Task to carry out: When you retype the entries, keep each one exact and leave out the pictures.

(Data extracted from a collection)
────────────────────
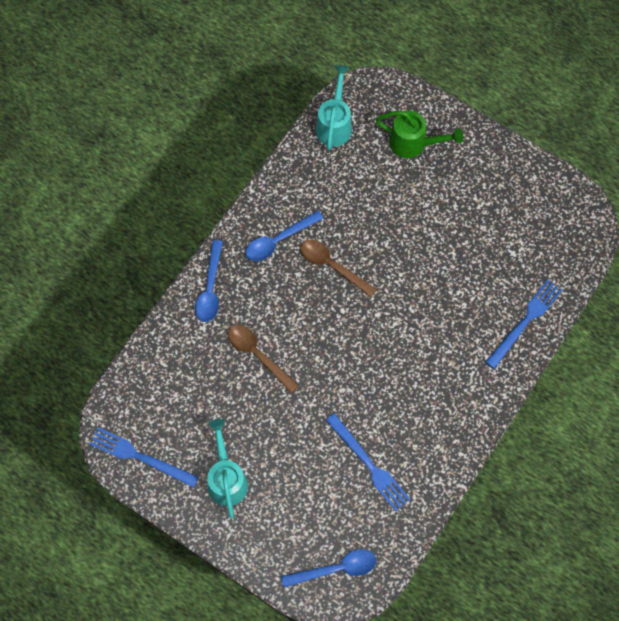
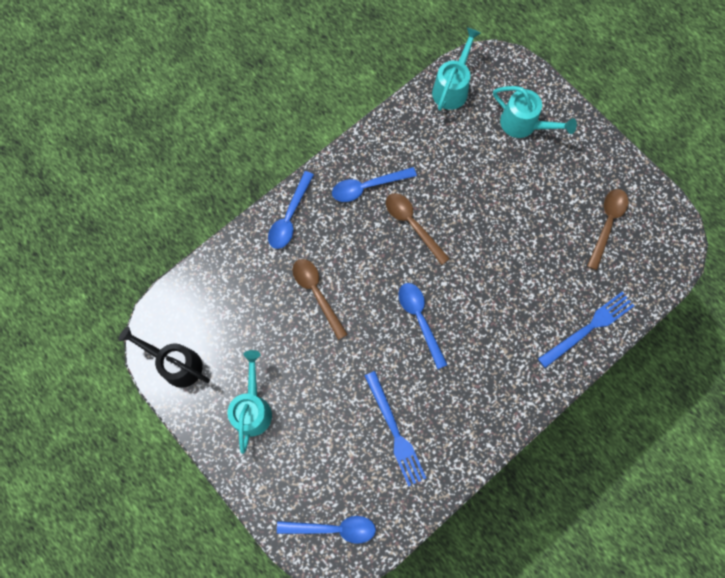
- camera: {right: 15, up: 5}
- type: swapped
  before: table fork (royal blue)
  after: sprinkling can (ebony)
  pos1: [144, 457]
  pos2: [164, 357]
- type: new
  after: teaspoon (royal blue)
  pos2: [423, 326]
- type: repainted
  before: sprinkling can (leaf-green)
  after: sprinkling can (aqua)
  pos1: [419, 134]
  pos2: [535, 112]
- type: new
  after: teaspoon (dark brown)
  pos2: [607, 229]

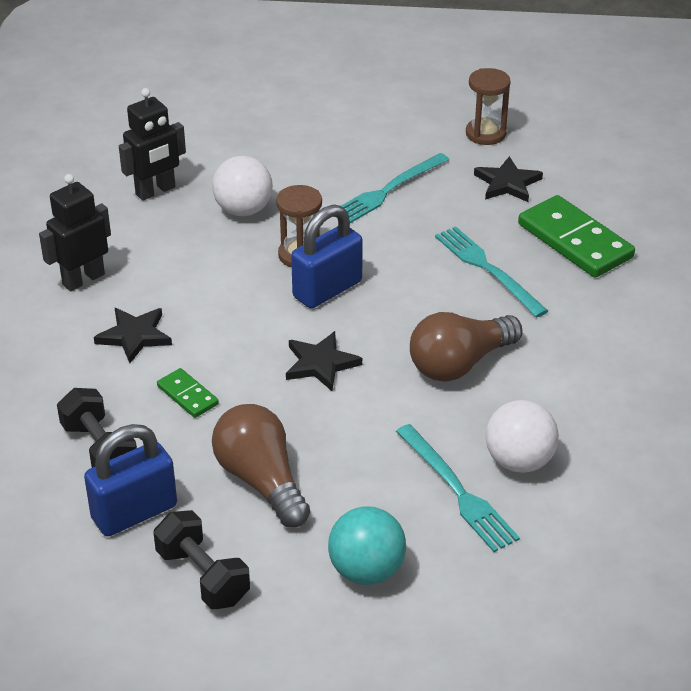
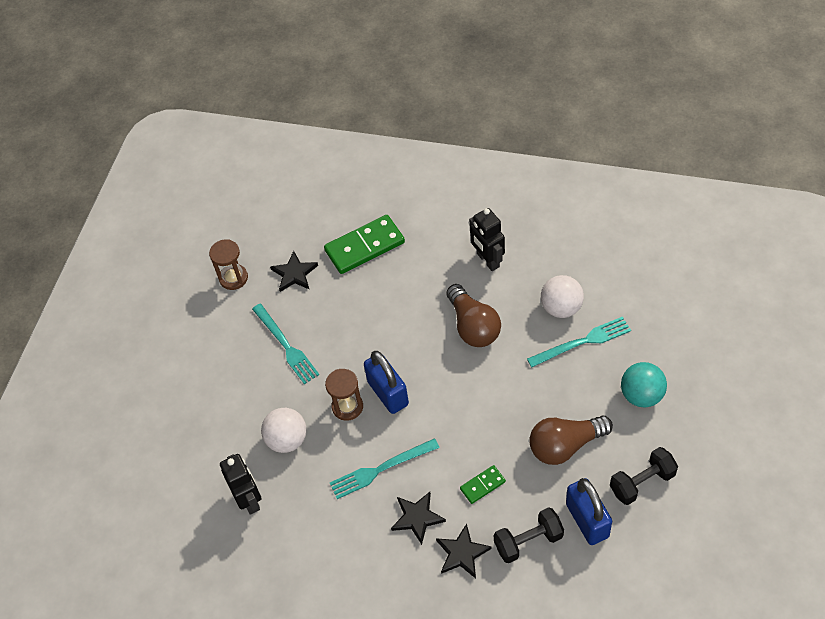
- camera: {right: -75, up: 15}
- type: shifted
  before: table fork (aqua)
  pos1: [491, 272]
  pos2: [385, 468]
- type: shifted
  before: star shape (ebony)
  pos1: [324, 361]
  pos2: [463, 551]
- type: shifted
  before: robot figure (ebony)
  pos1: [75, 232]
  pos2: [487, 239]

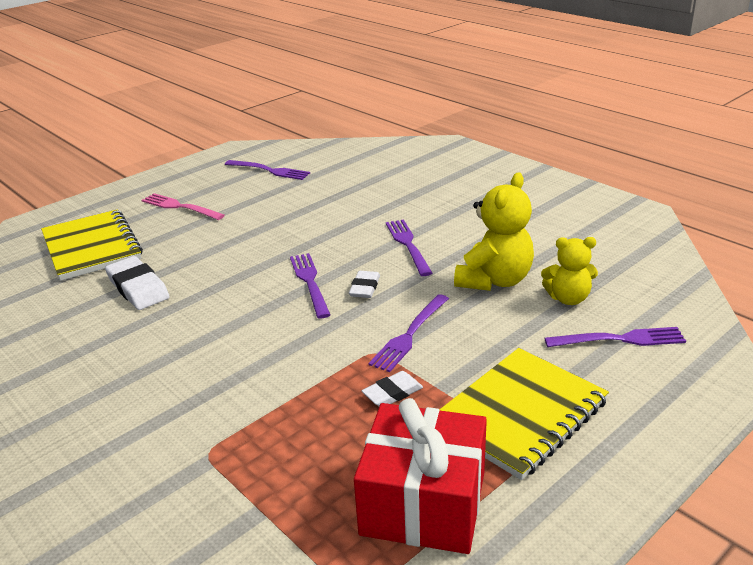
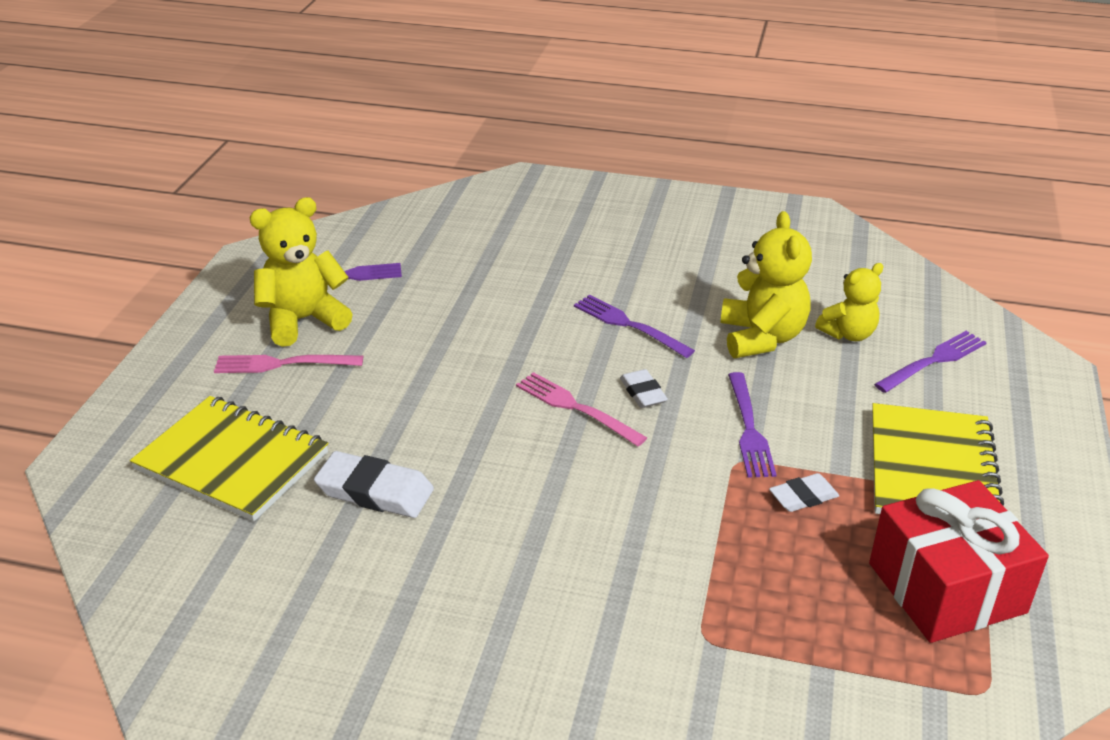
- camera: {right: -35, up: 5}
- type: new
  after: stuffed bear (golden)
  pos2: [301, 272]
- type: repainted
  before: table fork (purple)
  after: table fork (pink)
  pos1: [310, 285]
  pos2: [581, 409]
- type: rotated
  before: gum eraser (snow-white)
  pos1: [392, 388]
  pos2: [804, 492]
  turn: 45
────────────────────
Answer:
- camera: {right: 15, up: 5}
- type: swapped
  before: table fork (royal blue)
  after: sprinkling can (ebony)
  pos1: [144, 457]
  pos2: [164, 357]
- type: new
  after: teaspoon (royal blue)
  pos2: [423, 326]
- type: repainted
  before: sprinkling can (leaf-green)
  after: sprinkling can (aqua)
  pos1: [419, 134]
  pos2: [535, 112]
- type: new
  after: teaspoon (dark brown)
  pos2: [607, 229]

- camera: {right: -75, up: 15}
- type: shifted
  before: table fork (aqua)
  pos1: [491, 272]
  pos2: [385, 468]
- type: shifted
  before: star shape (ebony)
  pos1: [324, 361]
  pos2: [463, 551]
- type: shifted
  before: robot figure (ebony)
  pos1: [75, 232]
  pos2: [487, 239]

- camera: {right: -35, up: 5}
- type: new
  after: stuffed bear (golden)
  pos2: [301, 272]
- type: repainted
  before: table fork (purple)
  after: table fork (pink)
  pos1: [310, 285]
  pos2: [581, 409]
- type: rotated
  before: gum eraser (snow-white)
  pos1: [392, 388]
  pos2: [804, 492]
  turn: 45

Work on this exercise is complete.